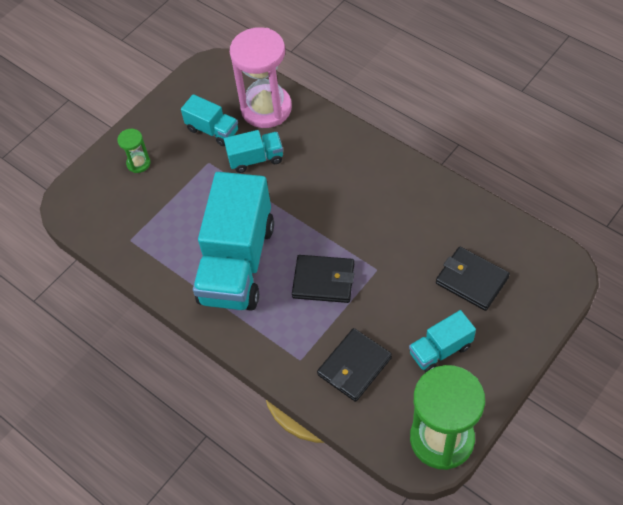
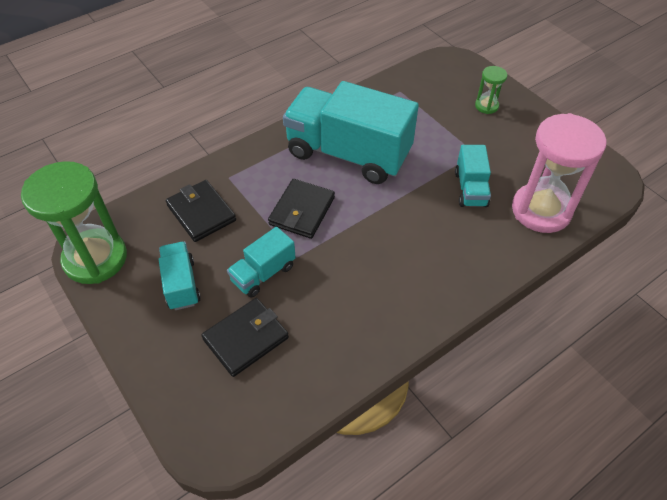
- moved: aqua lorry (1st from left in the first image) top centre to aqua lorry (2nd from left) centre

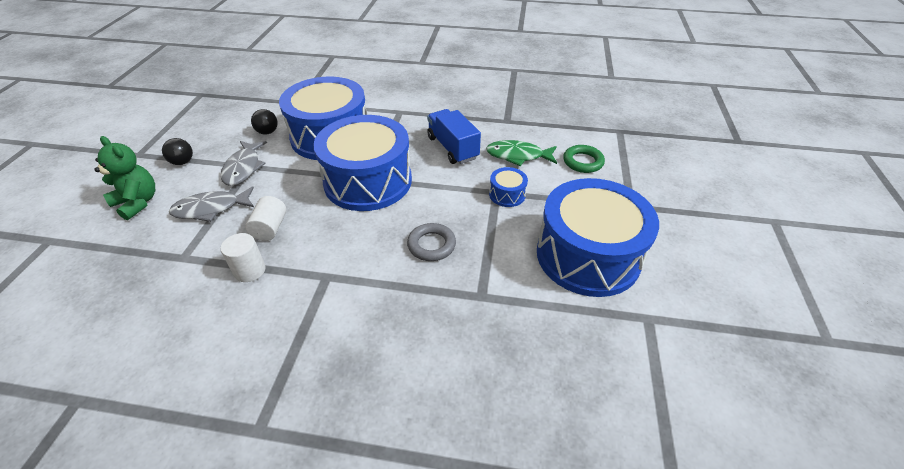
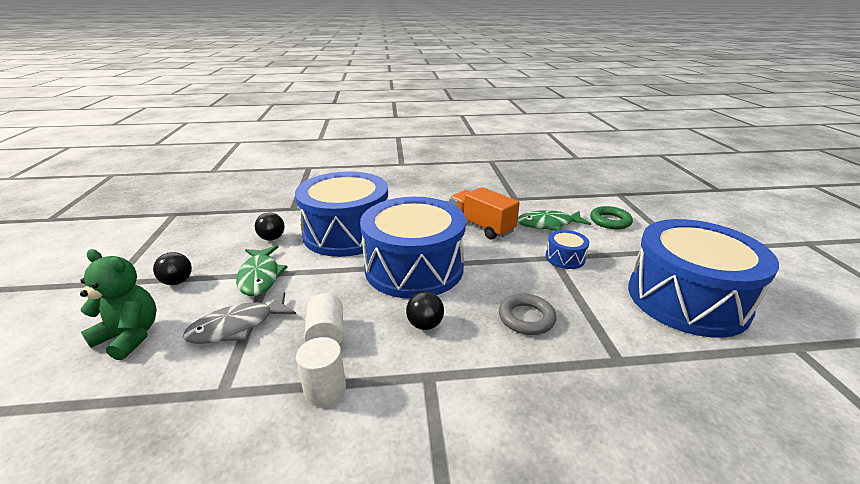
- recoloured: royal blue lorry top centre to bright orange lorry centre
- recoloured: gray fish (2nd from left) middle left to emerald fish (1st from left) middle left
- added: ebony sphere (3rd from left) centre

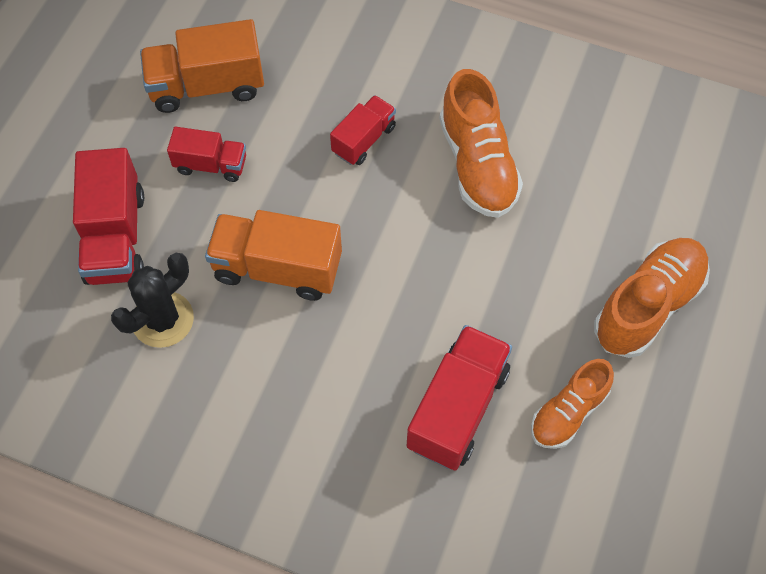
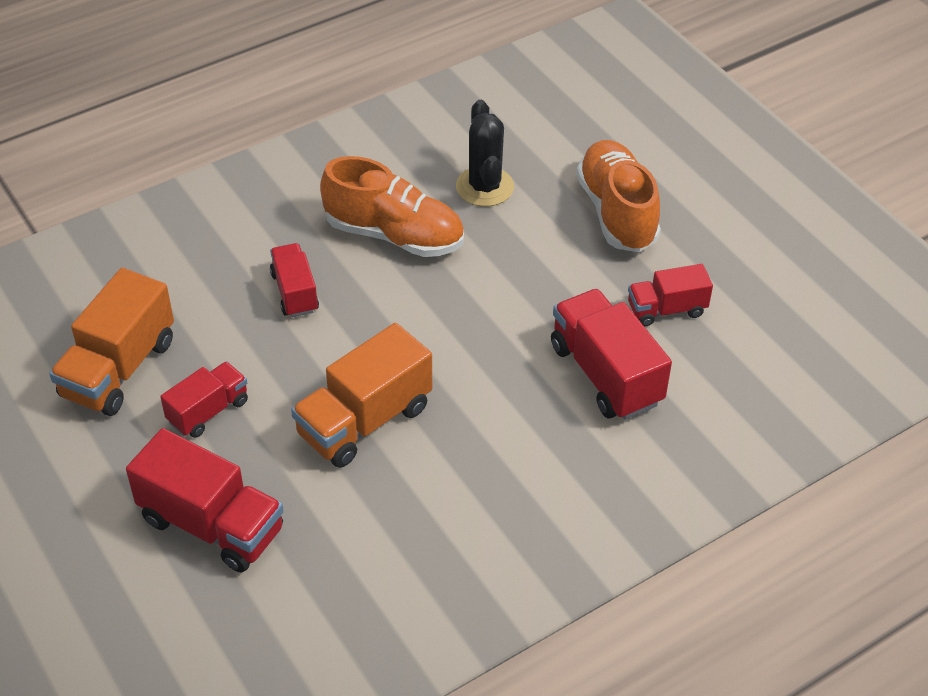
- moved: ebony prickly plant middle left to top centre
- replaced: bright orange shoe (2nd from left) bottom right to red lorry (5th from left) middle right

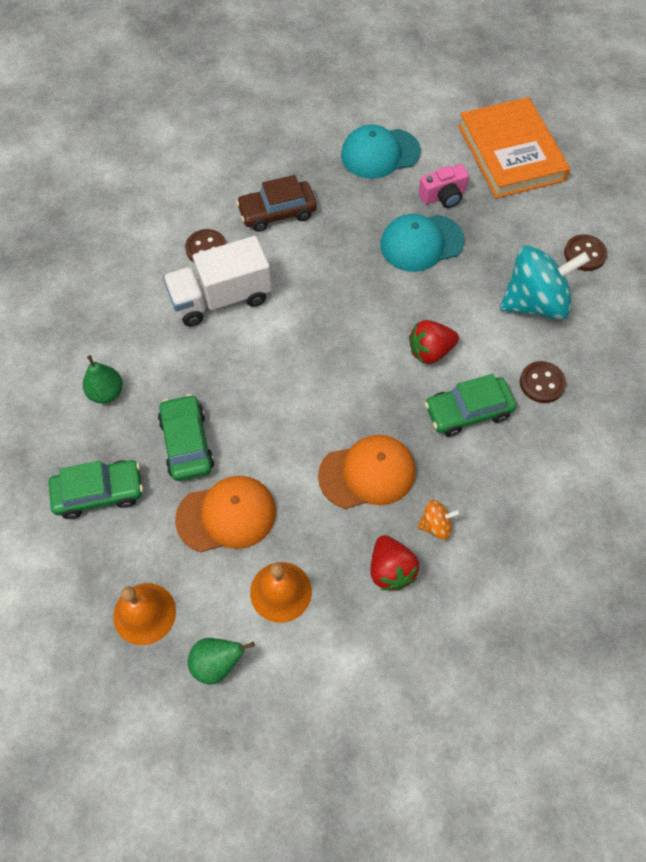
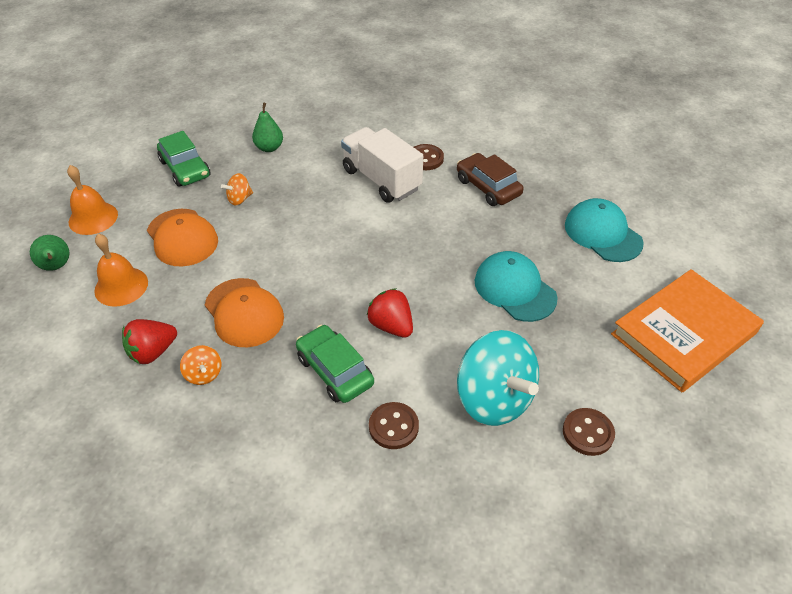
- removed: rosy camera top right
- replaced: emerald automobile (2nd from left) middle left to bright orange toy top (2nd from left) top left

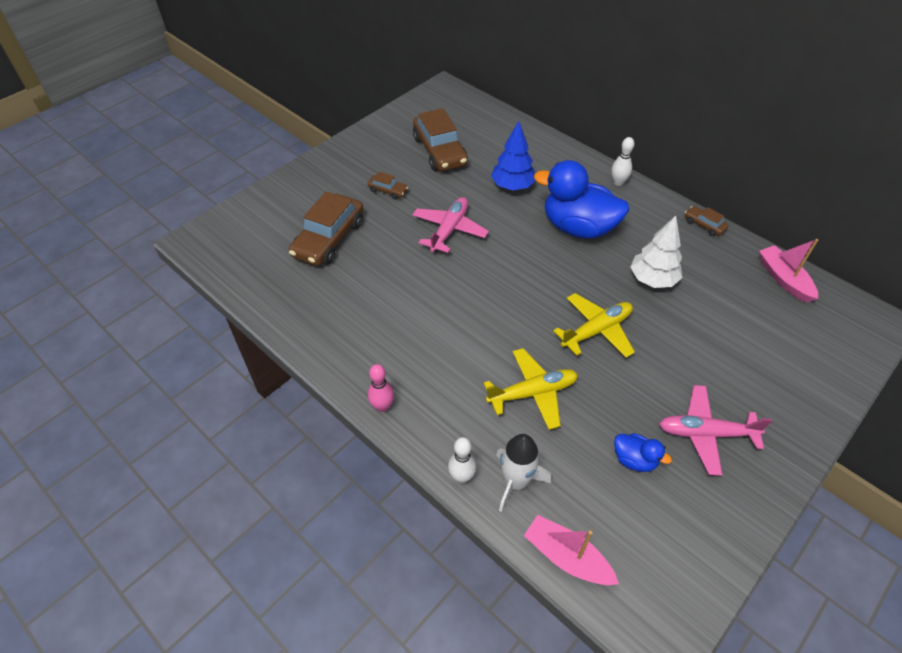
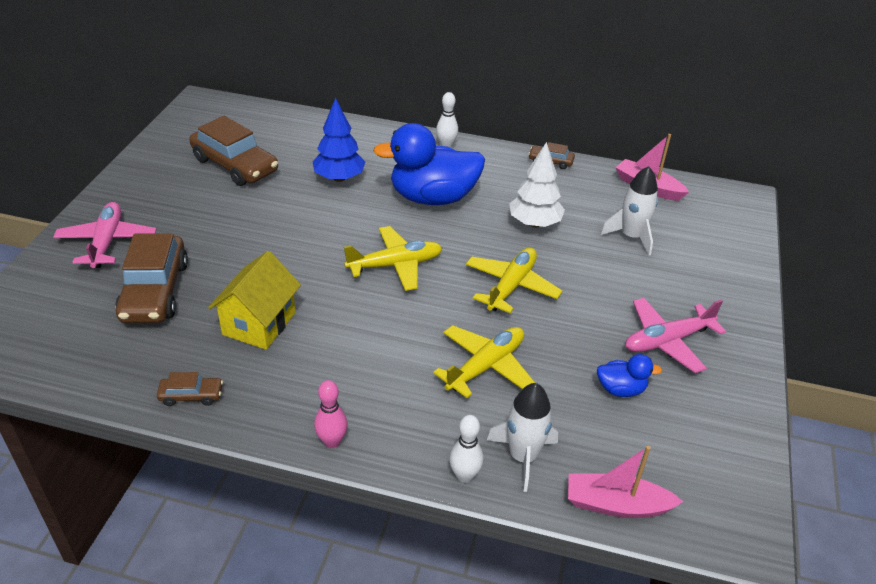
- moved: brown automobile (2nd from left) top centre to middle left
- moved: rosy toy plane (1st from left) centre to middle left
- added: white spaceship (2nd from left) middle right
- added: golden toy plane (1st from left) centre
- added: golden house middle left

******************************

WHAT THE EXERCISE ASKS:
Give back exactly the lines from the opening of the listing through the line holding "- recoloured: royal", both ends included, with every picture omitted.

WORKED SOLUTION:
- moved: aqua lorry (1st from left in the first image) top centre to aqua lorry (2nd from left) centre

- recoloured: royal blue lorry top centre to bright orange lorry centre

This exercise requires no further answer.